Please print each record below exactly as it is written.

** Extracted entries follows **

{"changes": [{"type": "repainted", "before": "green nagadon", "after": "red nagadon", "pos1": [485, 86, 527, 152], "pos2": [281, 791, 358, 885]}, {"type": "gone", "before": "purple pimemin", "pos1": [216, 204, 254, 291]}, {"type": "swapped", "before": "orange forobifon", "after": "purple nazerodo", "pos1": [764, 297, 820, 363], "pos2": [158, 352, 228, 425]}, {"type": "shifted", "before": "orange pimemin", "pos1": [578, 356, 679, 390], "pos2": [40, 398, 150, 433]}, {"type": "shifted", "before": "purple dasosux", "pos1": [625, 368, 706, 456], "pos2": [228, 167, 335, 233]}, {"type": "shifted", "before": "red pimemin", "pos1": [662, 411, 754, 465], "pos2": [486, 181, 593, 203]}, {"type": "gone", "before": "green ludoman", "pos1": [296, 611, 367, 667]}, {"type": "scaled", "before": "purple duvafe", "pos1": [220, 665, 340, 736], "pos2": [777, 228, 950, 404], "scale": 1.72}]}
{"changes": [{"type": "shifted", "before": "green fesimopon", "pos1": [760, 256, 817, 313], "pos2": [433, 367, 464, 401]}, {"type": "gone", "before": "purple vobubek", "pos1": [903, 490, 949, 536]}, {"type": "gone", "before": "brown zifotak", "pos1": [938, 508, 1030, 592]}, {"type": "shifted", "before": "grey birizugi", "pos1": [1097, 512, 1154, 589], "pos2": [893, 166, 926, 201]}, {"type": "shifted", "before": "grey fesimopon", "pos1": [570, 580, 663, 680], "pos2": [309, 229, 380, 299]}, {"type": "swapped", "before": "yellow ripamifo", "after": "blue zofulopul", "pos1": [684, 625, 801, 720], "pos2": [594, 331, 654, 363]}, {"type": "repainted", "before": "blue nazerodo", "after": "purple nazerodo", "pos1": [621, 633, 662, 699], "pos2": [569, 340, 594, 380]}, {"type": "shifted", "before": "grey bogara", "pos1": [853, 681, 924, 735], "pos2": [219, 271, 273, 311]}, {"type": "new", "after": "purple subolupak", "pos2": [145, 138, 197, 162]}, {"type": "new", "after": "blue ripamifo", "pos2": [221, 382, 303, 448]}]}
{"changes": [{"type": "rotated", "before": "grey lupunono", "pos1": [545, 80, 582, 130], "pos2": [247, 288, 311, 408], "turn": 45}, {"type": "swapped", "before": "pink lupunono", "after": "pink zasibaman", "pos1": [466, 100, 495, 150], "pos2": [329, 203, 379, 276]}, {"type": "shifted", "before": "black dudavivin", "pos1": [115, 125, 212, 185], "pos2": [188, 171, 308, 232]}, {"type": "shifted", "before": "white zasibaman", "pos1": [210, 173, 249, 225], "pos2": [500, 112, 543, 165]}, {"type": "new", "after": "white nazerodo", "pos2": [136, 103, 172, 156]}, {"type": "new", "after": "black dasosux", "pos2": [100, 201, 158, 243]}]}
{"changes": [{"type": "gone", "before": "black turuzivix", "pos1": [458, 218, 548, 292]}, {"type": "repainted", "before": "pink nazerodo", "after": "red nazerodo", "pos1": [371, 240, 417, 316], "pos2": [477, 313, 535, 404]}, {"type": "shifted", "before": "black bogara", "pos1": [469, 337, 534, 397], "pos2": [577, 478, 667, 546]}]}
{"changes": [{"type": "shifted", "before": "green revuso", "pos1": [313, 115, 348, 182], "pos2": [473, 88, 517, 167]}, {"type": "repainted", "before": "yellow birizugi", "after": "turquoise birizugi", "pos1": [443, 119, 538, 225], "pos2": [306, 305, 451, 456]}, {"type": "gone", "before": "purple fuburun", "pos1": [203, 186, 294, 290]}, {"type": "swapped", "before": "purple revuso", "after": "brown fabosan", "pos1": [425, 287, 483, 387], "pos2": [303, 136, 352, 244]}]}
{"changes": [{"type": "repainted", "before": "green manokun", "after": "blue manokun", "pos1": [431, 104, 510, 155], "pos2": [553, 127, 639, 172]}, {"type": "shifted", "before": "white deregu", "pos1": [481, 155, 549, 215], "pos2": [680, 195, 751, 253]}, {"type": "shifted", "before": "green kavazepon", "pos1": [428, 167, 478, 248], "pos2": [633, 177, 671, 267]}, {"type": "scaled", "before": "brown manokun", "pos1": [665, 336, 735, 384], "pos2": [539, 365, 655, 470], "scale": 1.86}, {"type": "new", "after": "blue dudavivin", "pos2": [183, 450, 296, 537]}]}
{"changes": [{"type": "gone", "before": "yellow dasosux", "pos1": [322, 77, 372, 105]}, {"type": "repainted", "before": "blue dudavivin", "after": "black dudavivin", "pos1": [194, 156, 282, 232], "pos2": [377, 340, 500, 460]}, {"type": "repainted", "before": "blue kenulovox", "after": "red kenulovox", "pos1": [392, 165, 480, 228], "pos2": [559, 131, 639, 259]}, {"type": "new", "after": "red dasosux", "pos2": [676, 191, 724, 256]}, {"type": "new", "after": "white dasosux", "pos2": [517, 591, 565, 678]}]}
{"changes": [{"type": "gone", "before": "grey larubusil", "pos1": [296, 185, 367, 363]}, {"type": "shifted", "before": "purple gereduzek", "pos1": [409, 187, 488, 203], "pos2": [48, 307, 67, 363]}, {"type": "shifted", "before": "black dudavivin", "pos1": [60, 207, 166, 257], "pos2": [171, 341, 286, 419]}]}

** End of Extracted entries **

## Exercise response
{"changes": [{"type": "repainted", "before": "green nagadon", "after": "red nagadon", "pos1": [485, 86, 527, 152], "pos2": [281, 791, 358, 885]}, {"type": "gone", "before": "purple pimemin", "pos1": [216, 204, 254, 291]}, {"type": "swapped", "before": "orange forobifon", "after": "purple nazerodo", "pos1": [764, 297, 820, 363], "pos2": [158, 352, 228, 425]}, {"type": "shifted", "before": "orange pimemin", "pos1": [578, 356, 679, 390], "pos2": [40, 398, 150, 433]}, {"type": "shifted", "before": "purple dasosux", "pos1": [625, 368, 706, 456], "pos2": [228, 167, 335, 233]}, {"type": "shifted", "before": "red pimemin", "pos1": [662, 411, 754, 465], "pos2": [486, 181, 593, 203]}, {"type": "gone", "before": "green ludoman", "pos1": [296, 611, 367, 667]}, {"type": "scaled", "before": "purple duvafe", "pos1": [220, 665, 340, 736], "pos2": [777, 228, 950, 404], "scale": 1.72}]}
{"changes": [{"type": "shifted", "before": "green fesimopon", "pos1": [760, 256, 817, 313], "pos2": [433, 367, 464, 401]}, {"type": "gone", "before": "purple vobubek", "pos1": [903, 490, 949, 536]}, {"type": "gone", "before": "brown zifotak", "pos1": [938, 508, 1030, 592]}, {"type": "shifted", "before": "grey birizugi", "pos1": [1097, 512, 1154, 589], "pos2": [893, 166, 926, 201]}, {"type": "shifted", "before": "grey fesimopon", "pos1": [570, 580, 663, 680], "pos2": [309, 229, 380, 299]}, {"type": "swapped", "before": "yellow ripamifo", "after": "blue zofulopul", "pos1": [684, 625, 801, 720], "pos2": [594, 331, 654, 363]}, {"type": "repainted", "before": "blue nazerodo", "after": "purple nazerodo", "pos1": [621, 633, 662, 699], "pos2": [569, 340, 594, 380]}, {"type": "shifted", "before": "grey bogara", "pos1": [853, 681, 924, 735], "pos2": [219, 271, 273, 311]}, {"type": "new", "after": "purple subolupak", "pos2": [145, 138, 197, 162]}, {"type": "new", "after": "blue ripamifo", "pos2": [221, 382, 303, 448]}]}
{"changes": [{"type": "rotated", "before": "grey lupunono", "pos1": [545, 80, 582, 130], "pos2": [247, 288, 311, 408], "turn": 45}, {"type": "swapped", "before": "pink lupunono", "after": "pink zasibaman", "pos1": [466, 100, 495, 150], "pos2": [329, 203, 379, 276]}, {"type": "shifted", "before": "black dudavivin", "pos1": [115, 125, 212, 185], "pos2": [188, 171, 308, 232]}, {"type": "shifted", "before": "white zasibaman", "pos1": [210, 173, 249, 225], "pos2": [500, 112, 543, 165]}, {"type": "new", "after": "white nazerodo", "pos2": [136, 103, 172, 156]}, {"type": "new", "after": "black dasosux", "pos2": [100, 201, 158, 243]}]}
{"changes": [{"type": "gone", "before": "black turuzivix", "pos1": [458, 218, 548, 292]}, {"type": "repainted", "before": "pink nazerodo", "after": "red nazerodo", "pos1": [371, 240, 417, 316], "pos2": [477, 313, 535, 404]}, {"type": "shifted", "before": "black bogara", "pos1": [469, 337, 534, 397], "pos2": [577, 478, 667, 546]}]}
{"changes": [{"type": "shifted", "before": "green revuso", "pos1": [313, 115, 348, 182], "pos2": [473, 88, 517, 167]}, {"type": "repainted", "before": "yellow birizugi", "after": "turquoise birizugi", "pos1": [443, 119, 538, 225], "pos2": [306, 305, 451, 456]}, {"type": "gone", "before": "purple fuburun", "pos1": [203, 186, 294, 290]}, {"type": "swapped", "before": "purple revuso", "after": "brown fabosan", "pos1": [425, 287, 483, 387], "pos2": [303, 136, 352, 244]}]}
{"changes": [{"type": "repainted", "before": "green manokun", "after": "blue manokun", "pos1": [431, 104, 510, 155], "pos2": [553, 127, 639, 172]}, {"type": "shifted", "before": "white deregu", "pos1": [481, 155, 549, 215], "pos2": [680, 195, 751, 253]}, {"type": "shifted", "before": "green kavazepon", "pos1": [428, 167, 478, 248], "pos2": [633, 177, 671, 267]}, {"type": "scaled", "before": "brown manokun", "pos1": [665, 336, 735, 384], "pos2": [539, 365, 655, 470], "scale": 1.86}, {"type": "new", "after": "blue dudavivin", "pos2": [183, 450, 296, 537]}]}
{"changes": [{"type": "gone", "before": "yellow dasosux", "pos1": [322, 77, 372, 105]}, {"type": "repainted", "before": "blue dudavivin", "after": "black dudavivin", "pos1": [194, 156, 282, 232], "pos2": [377, 340, 500, 460]}, {"type": "repainted", "before": "blue kenulovox", "after": "red kenulovox", "pos1": [392, 165, 480, 228], "pos2": [559, 131, 639, 259]}, {"type": "new", "after": "red dasosux", "pos2": [676, 191, 724, 256]}, {"type": "new", "after": "white dasosux", "pos2": [517, 591, 565, 678]}]}
{"changes": [{"type": "gone", "before": "grey larubusil", "pos1": [296, 185, 367, 363]}, {"type": "shifted", "before": "purple gereduzek", "pos1": [409, 187, 488, 203], "pos2": [48, 307, 67, 363]}, {"type": "shifted", "before": "black dudavivin", "pos1": [60, 207, 166, 257], "pos2": [171, 341, 286, 419]}]}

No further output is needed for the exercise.